__PROVIDED MATERIAL__
+++++

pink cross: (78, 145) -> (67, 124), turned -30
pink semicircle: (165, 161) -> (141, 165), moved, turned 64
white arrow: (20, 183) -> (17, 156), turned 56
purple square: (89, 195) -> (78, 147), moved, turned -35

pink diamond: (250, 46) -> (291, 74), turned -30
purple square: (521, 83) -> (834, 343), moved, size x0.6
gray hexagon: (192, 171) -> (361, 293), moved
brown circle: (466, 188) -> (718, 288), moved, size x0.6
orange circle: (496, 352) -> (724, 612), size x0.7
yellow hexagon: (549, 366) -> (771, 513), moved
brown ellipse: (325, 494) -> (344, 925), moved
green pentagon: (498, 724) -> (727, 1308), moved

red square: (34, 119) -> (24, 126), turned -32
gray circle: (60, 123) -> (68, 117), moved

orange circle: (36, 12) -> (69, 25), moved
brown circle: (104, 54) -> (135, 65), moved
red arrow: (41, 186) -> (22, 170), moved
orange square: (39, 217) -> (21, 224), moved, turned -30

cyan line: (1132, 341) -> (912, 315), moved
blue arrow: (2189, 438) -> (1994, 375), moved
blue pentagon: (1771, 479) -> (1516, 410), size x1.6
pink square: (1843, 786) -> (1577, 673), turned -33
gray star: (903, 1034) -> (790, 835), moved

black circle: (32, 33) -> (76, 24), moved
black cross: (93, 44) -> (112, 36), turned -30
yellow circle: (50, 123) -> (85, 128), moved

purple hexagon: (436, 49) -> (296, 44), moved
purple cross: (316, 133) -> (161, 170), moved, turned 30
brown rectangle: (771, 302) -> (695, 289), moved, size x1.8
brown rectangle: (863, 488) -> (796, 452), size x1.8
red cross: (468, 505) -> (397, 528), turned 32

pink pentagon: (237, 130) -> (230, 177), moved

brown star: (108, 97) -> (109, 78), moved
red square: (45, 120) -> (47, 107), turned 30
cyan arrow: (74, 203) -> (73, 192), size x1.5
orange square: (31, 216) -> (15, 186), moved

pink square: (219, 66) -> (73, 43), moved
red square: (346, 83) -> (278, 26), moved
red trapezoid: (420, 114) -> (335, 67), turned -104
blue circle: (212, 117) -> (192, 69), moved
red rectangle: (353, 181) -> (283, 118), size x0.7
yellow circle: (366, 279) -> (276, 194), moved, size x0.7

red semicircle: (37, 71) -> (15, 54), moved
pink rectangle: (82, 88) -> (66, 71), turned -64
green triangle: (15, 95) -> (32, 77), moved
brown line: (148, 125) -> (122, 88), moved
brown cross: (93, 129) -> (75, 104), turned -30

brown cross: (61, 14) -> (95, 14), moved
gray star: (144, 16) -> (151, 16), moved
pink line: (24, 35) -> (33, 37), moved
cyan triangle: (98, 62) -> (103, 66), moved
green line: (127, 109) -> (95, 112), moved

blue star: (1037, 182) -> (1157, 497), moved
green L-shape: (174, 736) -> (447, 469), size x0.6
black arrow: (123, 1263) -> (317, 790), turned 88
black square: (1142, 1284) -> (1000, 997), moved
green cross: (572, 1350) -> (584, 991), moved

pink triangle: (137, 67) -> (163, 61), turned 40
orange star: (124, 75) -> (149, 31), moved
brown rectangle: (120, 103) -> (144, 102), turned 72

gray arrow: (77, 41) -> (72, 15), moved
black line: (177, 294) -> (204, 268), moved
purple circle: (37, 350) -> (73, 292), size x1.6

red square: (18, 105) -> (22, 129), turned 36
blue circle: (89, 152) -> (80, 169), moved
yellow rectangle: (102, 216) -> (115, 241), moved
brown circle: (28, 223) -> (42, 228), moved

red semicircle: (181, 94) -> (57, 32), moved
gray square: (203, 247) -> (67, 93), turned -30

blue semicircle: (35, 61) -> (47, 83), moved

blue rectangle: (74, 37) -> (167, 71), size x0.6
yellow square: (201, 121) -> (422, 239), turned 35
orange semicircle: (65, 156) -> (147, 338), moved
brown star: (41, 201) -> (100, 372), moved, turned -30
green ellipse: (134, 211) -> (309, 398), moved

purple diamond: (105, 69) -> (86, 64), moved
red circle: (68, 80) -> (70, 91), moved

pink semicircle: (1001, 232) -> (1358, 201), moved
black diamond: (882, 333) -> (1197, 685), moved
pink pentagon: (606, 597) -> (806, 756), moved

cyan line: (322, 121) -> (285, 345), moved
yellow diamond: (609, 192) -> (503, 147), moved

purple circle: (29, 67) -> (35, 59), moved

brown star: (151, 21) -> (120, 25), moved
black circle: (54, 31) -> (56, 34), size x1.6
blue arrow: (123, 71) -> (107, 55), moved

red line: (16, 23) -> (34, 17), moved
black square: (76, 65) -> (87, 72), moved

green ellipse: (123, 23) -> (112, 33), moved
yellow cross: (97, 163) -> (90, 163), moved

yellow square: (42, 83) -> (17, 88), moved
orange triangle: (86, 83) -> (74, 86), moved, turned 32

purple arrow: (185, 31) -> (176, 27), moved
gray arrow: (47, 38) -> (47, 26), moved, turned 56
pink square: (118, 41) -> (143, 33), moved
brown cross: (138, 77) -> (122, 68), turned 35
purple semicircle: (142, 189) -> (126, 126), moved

+++++

__TASK DESCRIPTION__
The required output is each line of the entries that contains the word "black".

__YOUR RESPONSE__
black circle: (32, 33) -> (76, 24), moved
black cross: (93, 44) -> (112, 36), turned -30
black arrow: (123, 1263) -> (317, 790), turned 88
black square: (1142, 1284) -> (1000, 997), moved
black line: (177, 294) -> (204, 268), moved
black diamond: (882, 333) -> (1197, 685), moved
black circle: (54, 31) -> (56, 34), size x1.6
black square: (76, 65) -> (87, 72), moved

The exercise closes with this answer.